## YOUR TASK
In the stretch from the line containing "Khartoum: 1:18 -> 12:24" through the end of the records, change every "none" to "unset" and keep everything else the same. Return only those lines, and leave out the pictures.

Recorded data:
^^^^^^^^^^^^^^^^
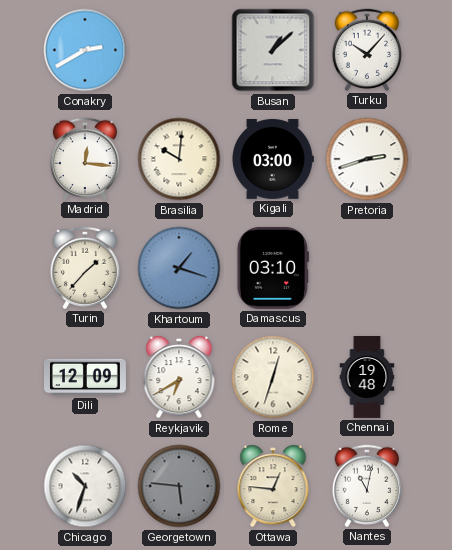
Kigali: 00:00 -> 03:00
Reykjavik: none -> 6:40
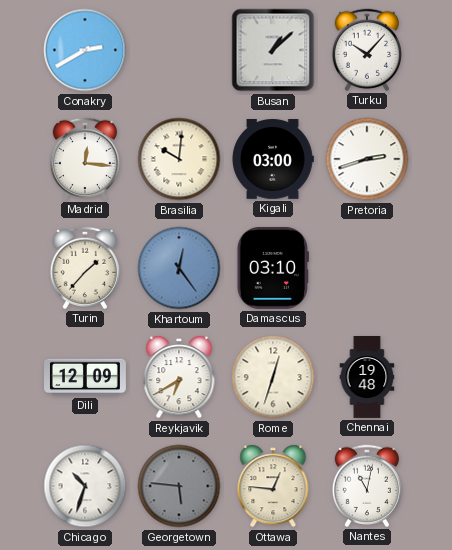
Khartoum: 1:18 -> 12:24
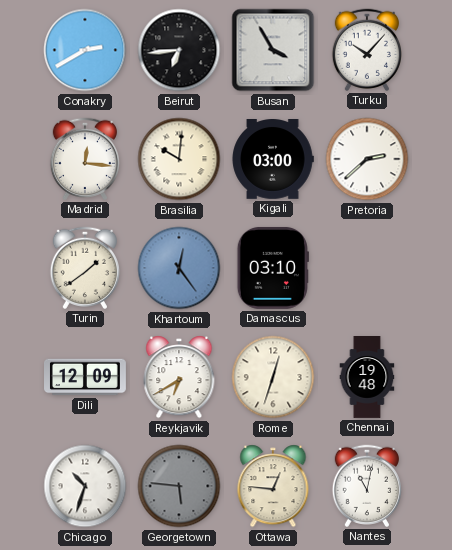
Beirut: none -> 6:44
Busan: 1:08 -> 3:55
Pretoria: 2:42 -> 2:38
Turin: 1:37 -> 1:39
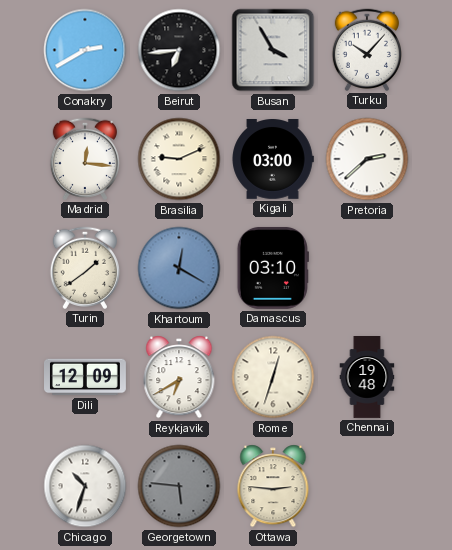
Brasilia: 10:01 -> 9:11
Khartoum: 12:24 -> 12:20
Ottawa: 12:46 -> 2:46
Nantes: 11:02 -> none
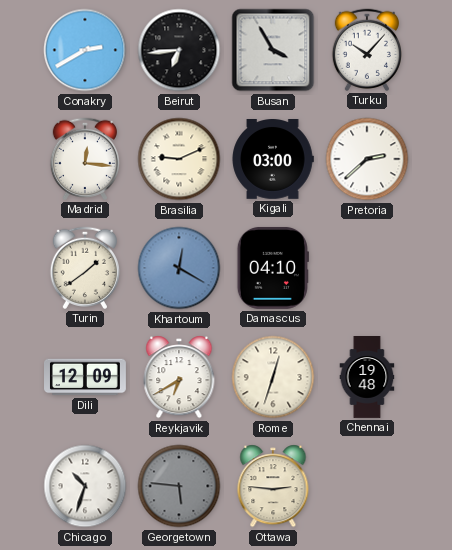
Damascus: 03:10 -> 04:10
^^^^^^^^^^^^^^^^
## EXERCISE RESULT
Khartoum: 1:18 -> 12:24
Beirut: unset -> 6:44
Busan: 1:08 -> 3:55
Pretoria: 2:42 -> 2:38
Turin: 1:37 -> 1:39
Brasilia: 10:01 -> 9:11
Khartoum: 12:24 -> 12:20
Ottawa: 12:46 -> 2:46
Nantes: 11:02 -> unset
Damascus: 03:10 -> 04:10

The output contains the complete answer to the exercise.